DATA EXTRACT: Begin
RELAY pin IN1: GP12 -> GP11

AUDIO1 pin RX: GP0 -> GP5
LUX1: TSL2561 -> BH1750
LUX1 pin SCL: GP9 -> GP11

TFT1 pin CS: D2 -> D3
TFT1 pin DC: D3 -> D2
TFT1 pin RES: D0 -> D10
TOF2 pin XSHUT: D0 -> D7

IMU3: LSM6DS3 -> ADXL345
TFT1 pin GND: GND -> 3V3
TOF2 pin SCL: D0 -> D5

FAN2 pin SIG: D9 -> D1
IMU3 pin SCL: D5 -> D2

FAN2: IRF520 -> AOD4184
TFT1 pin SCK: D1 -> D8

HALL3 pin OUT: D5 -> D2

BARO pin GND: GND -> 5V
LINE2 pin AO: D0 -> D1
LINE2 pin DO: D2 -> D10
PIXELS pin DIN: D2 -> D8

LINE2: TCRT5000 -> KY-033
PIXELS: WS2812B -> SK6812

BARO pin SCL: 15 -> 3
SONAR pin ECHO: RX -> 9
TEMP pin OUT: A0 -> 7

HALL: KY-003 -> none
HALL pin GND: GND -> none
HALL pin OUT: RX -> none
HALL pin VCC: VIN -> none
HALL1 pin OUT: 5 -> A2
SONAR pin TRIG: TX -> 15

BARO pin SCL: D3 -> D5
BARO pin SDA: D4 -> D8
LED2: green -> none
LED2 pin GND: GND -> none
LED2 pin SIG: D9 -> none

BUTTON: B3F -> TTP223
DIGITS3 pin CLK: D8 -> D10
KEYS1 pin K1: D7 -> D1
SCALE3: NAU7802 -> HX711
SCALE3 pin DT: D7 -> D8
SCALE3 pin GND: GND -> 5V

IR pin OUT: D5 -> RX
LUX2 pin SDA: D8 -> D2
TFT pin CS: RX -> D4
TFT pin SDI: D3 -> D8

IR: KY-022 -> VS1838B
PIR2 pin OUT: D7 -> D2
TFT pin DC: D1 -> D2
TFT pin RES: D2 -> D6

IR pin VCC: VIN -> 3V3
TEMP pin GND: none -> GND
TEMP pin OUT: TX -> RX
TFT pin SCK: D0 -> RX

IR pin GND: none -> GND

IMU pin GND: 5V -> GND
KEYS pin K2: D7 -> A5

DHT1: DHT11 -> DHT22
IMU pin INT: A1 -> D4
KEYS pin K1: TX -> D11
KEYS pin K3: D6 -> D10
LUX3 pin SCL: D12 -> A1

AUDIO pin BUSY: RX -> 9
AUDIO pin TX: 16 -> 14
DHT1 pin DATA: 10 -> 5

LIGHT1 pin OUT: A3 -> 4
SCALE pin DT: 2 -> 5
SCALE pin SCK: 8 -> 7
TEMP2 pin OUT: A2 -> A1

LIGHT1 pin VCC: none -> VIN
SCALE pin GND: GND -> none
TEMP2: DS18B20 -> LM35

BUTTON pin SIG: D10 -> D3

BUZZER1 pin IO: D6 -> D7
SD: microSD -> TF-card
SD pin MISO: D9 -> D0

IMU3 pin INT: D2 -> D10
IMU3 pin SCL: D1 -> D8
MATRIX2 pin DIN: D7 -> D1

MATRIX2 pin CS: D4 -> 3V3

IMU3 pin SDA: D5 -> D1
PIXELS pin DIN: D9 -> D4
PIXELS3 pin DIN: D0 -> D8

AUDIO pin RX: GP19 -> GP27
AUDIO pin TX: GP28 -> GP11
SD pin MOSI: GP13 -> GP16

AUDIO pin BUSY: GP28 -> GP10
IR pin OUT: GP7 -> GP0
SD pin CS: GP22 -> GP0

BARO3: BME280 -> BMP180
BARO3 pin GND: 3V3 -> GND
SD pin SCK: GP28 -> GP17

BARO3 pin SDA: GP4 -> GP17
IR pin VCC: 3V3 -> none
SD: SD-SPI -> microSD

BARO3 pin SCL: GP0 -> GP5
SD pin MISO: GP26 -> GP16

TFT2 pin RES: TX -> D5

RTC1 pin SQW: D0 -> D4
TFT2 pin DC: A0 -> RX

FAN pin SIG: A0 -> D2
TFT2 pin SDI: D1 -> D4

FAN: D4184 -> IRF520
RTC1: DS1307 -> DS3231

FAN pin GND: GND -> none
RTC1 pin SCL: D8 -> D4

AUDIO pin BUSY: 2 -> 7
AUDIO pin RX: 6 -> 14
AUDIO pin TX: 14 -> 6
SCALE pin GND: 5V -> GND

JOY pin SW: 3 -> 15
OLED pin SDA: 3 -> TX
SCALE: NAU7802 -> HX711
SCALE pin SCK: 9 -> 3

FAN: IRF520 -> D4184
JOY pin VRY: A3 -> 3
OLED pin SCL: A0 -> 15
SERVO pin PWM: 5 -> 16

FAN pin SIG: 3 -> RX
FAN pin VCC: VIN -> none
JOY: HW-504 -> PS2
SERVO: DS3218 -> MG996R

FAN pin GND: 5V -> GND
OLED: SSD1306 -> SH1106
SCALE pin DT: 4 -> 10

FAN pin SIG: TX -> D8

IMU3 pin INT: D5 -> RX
DATA EXTRACT: End
_YOUR GOAL_
Find "HALL pin GND: GND -> none" in the entries above and copy that whole line exactly, then each line after it through the line that contains "TFT pin RES: D2 -> D6".

_SOLUTION TO THIS PROBLEM_
HALL pin GND: GND -> none
HALL pin OUT: RX -> none
HALL pin VCC: VIN -> none
HALL1 pin OUT: 5 -> A2
SONAR pin TRIG: TX -> 15

BARO pin SCL: D3 -> D5
BARO pin SDA: D4 -> D8
LED2: green -> none
LED2 pin GND: GND -> none
LED2 pin SIG: D9 -> none

BUTTON: B3F -> TTP223
DIGITS3 pin CLK: D8 -> D10
KEYS1 pin K1: D7 -> D1
SCALE3: NAU7802 -> HX711
SCALE3 pin DT: D7 -> D8
SCALE3 pin GND: GND -> 5V

IR pin OUT: D5 -> RX
LUX2 pin SDA: D8 -> D2
TFT pin CS: RX -> D4
TFT pin SDI: D3 -> D8

IR: KY-022 -> VS1838B
PIR2 pin OUT: D7 -> D2
TFT pin DC: D1 -> D2
TFT pin RES: D2 -> D6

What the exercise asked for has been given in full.